Write out the records below exactly as they appear, skipping each picture.

START Records for this exercise

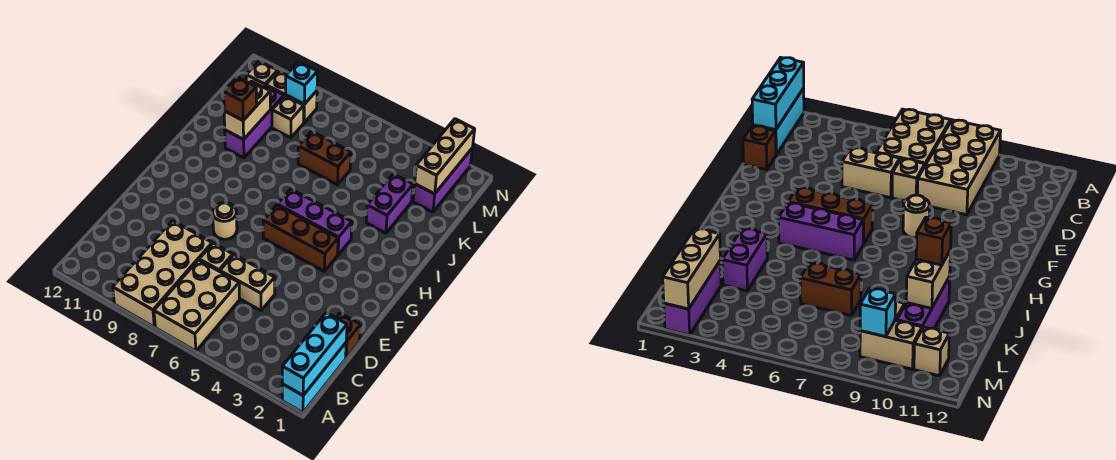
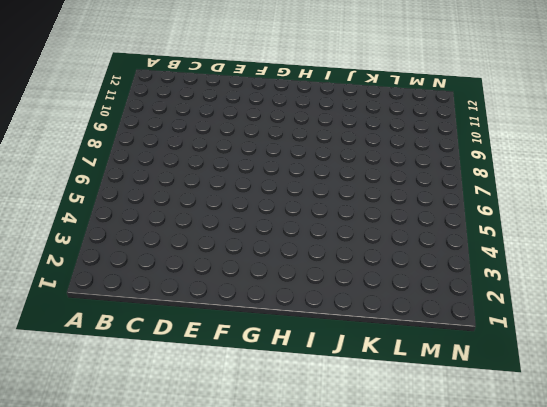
none -> cyan brick A1:C1 level 1
none -> tan brick A6:C7 level 1
none -> tan brick A8:D9 level 1

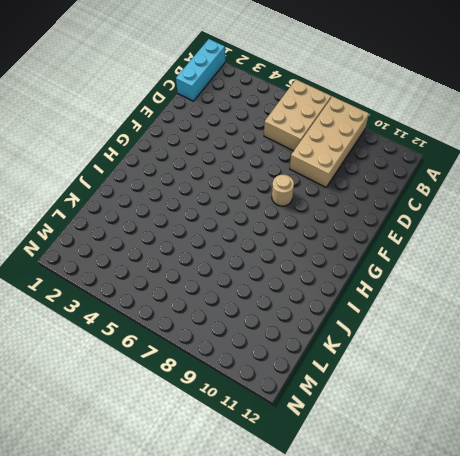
none -> brown brick D1 level 1
none -> tan brick D5:D6 level 1
none -> tan brick D7 level 1

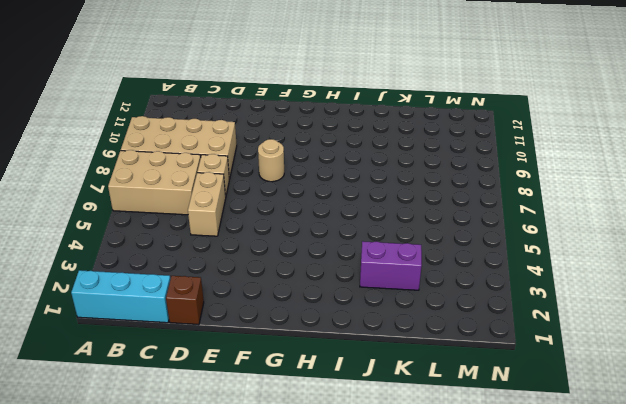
none -> brown brick G4:G6 level 1
none -> purple brick H4:H6 level 1
none -> purple brick J10:L10 level 1

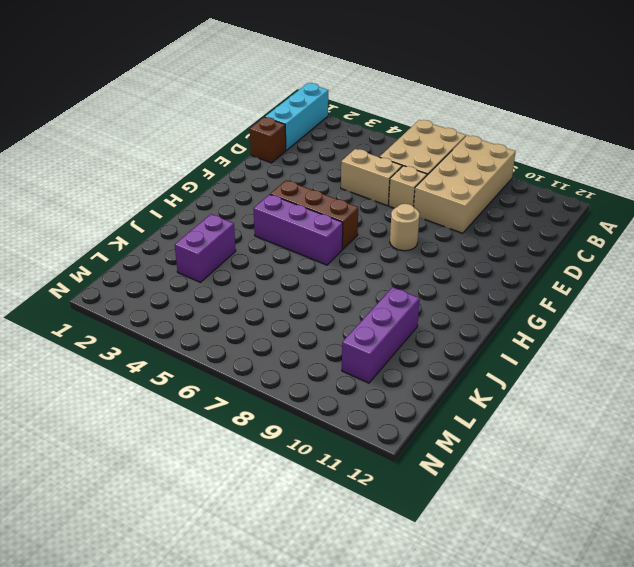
none -> brown brick K6:K7 level 1
none -> purple brick L2:N2 level 1
none -> tan brick L9 level 1

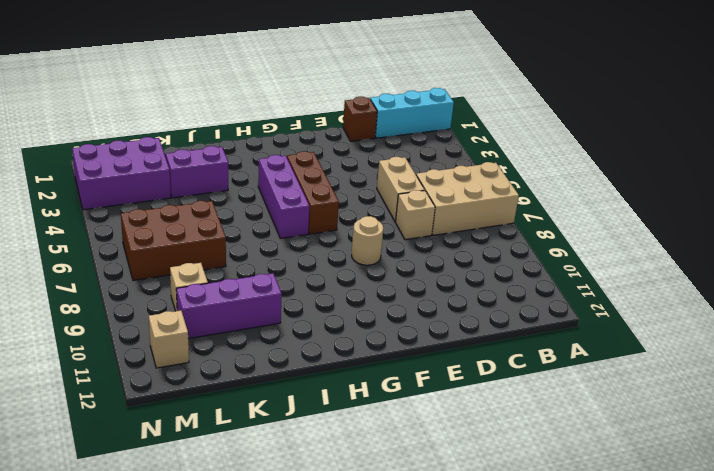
brown brick K6:M7 level 1 -> brown brick K6:K7 level 1
purple brick L2:N3 level 1 -> purple brick L2:N2 level 1
none -> tan brick A8:D9 level 1
none -> tan brick M9:M10 level 1
none -> cyan brick A1:C1 level 2

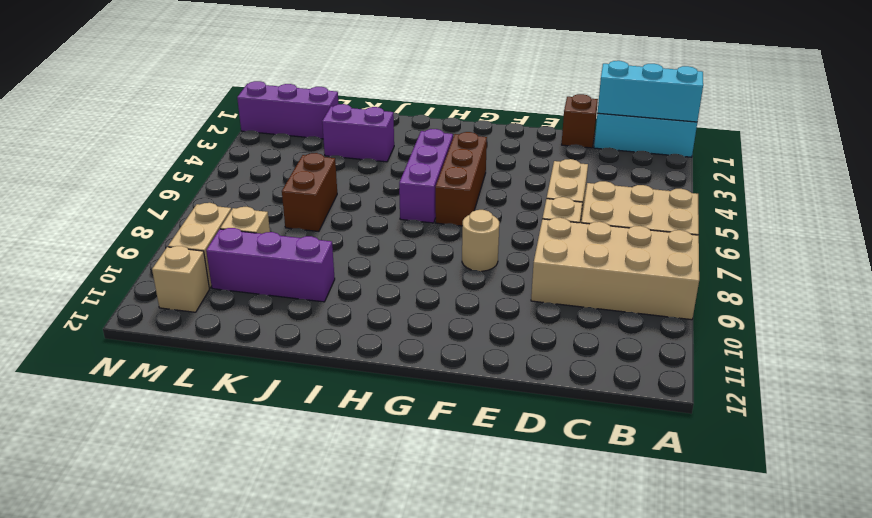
none -> tan brick J10:K10 level 2
none -> tan brick L2:N2 level 2
none -> cyan brick M9 level 2

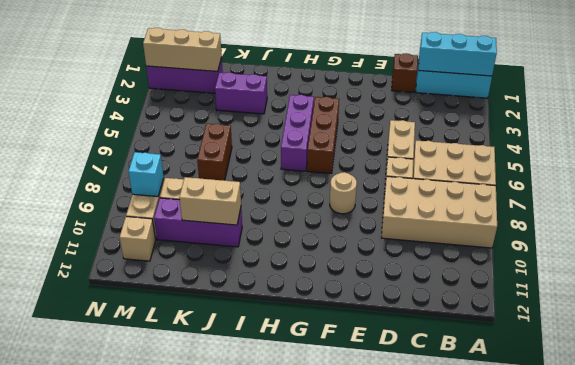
none -> brown brick J10 level 3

END Records for this exercise

## Answer area:
none -> cyan brick A1:C1 level 1
none -> tan brick A6:C7 level 1
none -> tan brick A8:D9 level 1

none -> brown brick D1 level 1
none -> tan brick D5:D6 level 1
none -> tan brick D7 level 1

none -> brown brick G4:G6 level 1
none -> purple brick H4:H6 level 1
none -> purple brick J10:L10 level 1

none -> brown brick K6:K7 level 1
none -> purple brick L2:N2 level 1
none -> tan brick L9 level 1

brown brick K6:M7 level 1 -> brown brick K6:K7 level 1
purple brick L2:N3 level 1 -> purple brick L2:N2 level 1
none -> tan brick A8:D9 level 1
none -> tan brick M9:M10 level 1
none -> cyan brick A1:C1 level 2

none -> tan brick J10:K10 level 2
none -> tan brick L2:N2 level 2
none -> cyan brick M9 level 2

none -> brown brick J10 level 3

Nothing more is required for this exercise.